**Work instruction:** When you have gone through the records, report how many lines include "grey", giving the number and nothing more.

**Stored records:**

--- START ---

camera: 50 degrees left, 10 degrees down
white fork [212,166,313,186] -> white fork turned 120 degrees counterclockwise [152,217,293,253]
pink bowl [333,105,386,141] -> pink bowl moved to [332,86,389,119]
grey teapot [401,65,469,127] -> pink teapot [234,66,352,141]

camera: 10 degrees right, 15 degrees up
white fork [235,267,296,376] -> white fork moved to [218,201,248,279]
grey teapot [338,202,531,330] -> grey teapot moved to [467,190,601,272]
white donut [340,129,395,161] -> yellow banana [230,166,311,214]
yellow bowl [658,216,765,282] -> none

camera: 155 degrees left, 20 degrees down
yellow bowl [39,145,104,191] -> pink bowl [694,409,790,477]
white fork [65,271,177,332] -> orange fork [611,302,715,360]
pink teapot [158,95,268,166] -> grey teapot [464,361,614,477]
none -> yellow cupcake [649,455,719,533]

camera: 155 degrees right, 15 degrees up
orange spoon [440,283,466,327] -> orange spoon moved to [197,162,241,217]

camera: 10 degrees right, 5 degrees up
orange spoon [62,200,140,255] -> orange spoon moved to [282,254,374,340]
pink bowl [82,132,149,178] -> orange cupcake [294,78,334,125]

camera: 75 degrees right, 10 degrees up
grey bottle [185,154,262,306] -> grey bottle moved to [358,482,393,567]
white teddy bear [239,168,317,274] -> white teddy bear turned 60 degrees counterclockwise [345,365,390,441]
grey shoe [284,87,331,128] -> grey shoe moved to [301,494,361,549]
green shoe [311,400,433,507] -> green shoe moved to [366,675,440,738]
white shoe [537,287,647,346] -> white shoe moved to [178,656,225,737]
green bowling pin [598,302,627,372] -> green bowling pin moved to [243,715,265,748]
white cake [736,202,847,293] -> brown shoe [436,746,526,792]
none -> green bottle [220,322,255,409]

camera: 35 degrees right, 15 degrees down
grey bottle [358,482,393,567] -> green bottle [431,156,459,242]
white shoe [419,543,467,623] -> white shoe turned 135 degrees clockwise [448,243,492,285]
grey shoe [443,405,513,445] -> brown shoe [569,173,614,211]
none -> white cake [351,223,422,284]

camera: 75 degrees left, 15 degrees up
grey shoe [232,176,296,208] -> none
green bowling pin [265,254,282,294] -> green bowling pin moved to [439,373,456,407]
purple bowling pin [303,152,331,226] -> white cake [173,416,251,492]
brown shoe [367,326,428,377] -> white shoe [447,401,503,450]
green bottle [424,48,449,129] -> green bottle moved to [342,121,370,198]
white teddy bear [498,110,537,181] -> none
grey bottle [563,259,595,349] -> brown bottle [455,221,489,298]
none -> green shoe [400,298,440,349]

--- END ---

**Exercise answer:** 9